_INSTRUCTIONS FOR THE TASK_
Copy every record below exactly as written, but leave out the pictures.
━━ SUPPLIED DATA
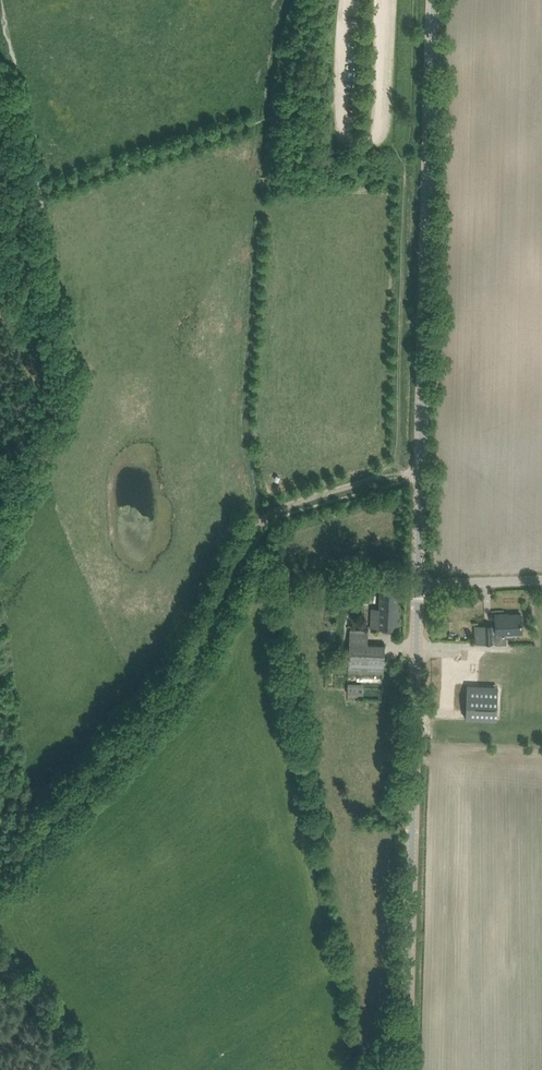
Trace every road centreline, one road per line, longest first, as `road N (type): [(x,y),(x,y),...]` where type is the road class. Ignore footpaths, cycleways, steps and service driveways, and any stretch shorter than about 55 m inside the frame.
road 1 (track): [(0,859),(167,686),(262,513),(420,466)]
road 2 (tertiary): [(418,590),(436,0)]
road 3 (tertiary): [(403,1069),(418,590)]
road 4 (unclassified): [(418,590),(541,583)]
━━━━
_WRITTEN RESPONSE_
Trace every road centreline, one road per line, longest first, as `road N (type): [(x,y),(x,y),...]` where type is the road class. Ignore footpaths, cycleways, steps and service driveways, and any stretch shorter than about 55 m inside the frame.
road 1 (track): [(0,859),(167,686),(262,513),(420,466)]
road 2 (tertiary): [(418,590),(436,0)]
road 3 (tertiary): [(403,1069),(418,590)]
road 4 (unclassified): [(418,590),(541,583)]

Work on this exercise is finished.